THE PROBLEM -
Whenever a line of the material contains the string "degrees", it should be copied.

INFORMATION SHOWN Start Marker

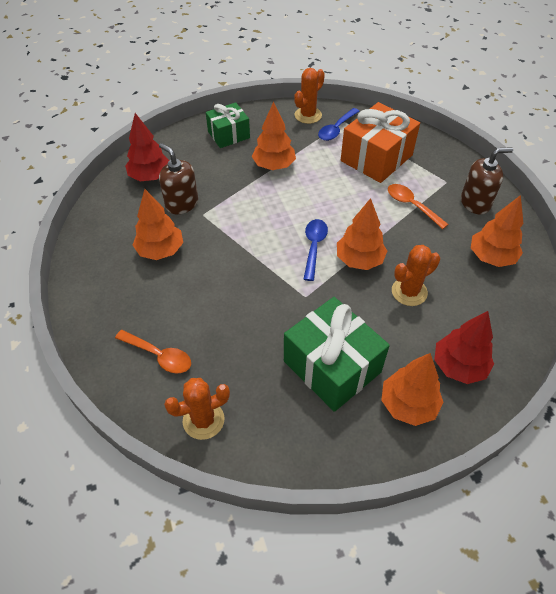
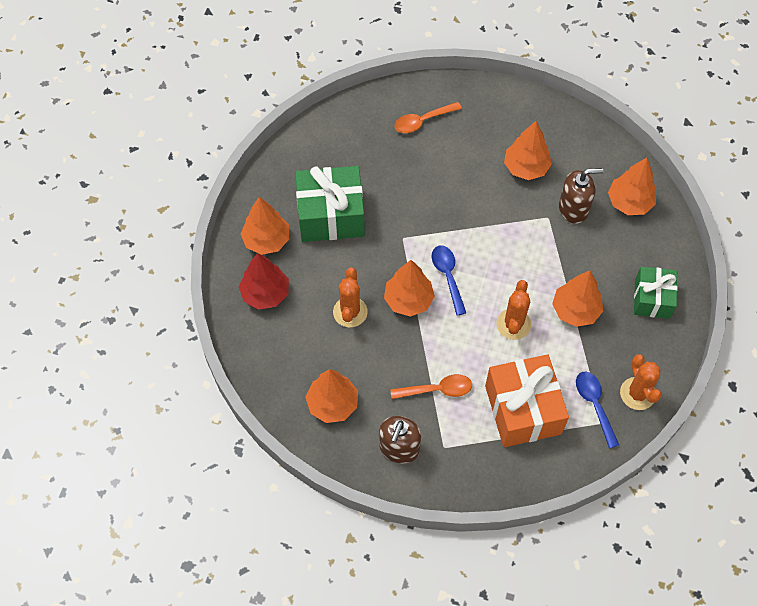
camera: 125 degrees right, 10 degrees up
(150, 176) = (629, 202): red tree -> orange tree
(203, 420) = (353, 122): orange cactus -> orange cactus (513, 324)
(314, 247) = (448, 276): blue spoon -> blue spoon turned 150 degrees counterclockwise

INFORMATION SHOWN End Marker

WRITTEN RESPONSE -
camera: 125 degrees right, 10 degrees up
(314, 247) = (448, 276): blue spoon -> blue spoon turned 150 degrees counterclockwise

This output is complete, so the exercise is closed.